### EXERCISE INSTRUCTIONS
Copy out each line of the material exactly. Pictures do not belong in the copy.

### DATA PROVIDED
╔══
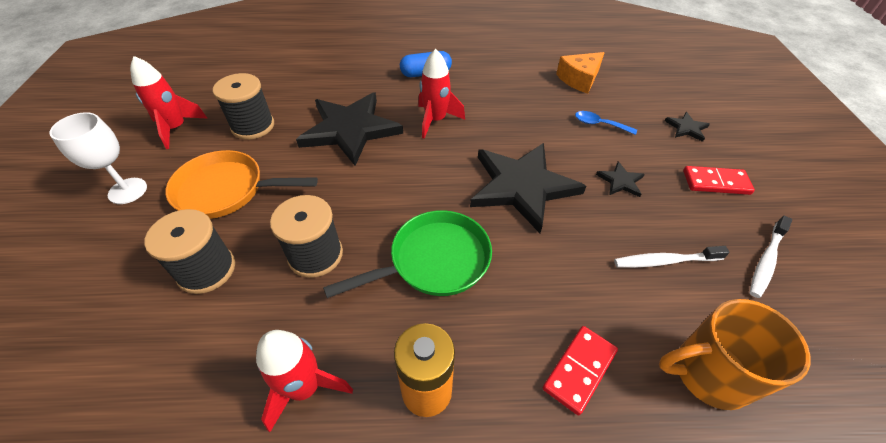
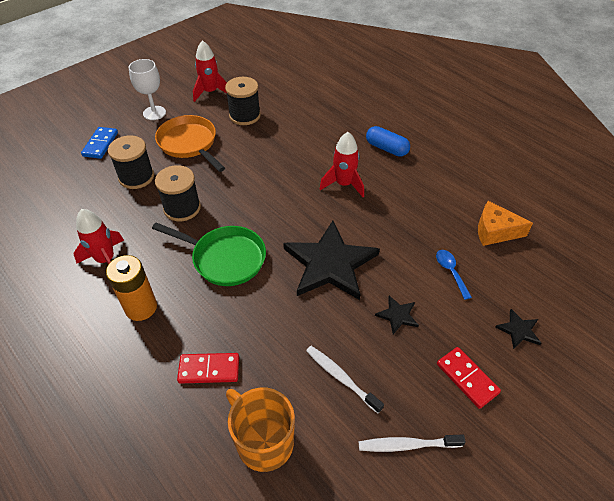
camera: 50 degrees right, 0 degrees up
(92, 275) = (100, 144): none -> blue domino
(350, 129) = (288, 154): black star -> none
╚══
### RESPONSE
camera: 50 degrees right, 0 degrees up
(92, 275) = (100, 144): none -> blue domino
(350, 129) = (288, 154): black star -> none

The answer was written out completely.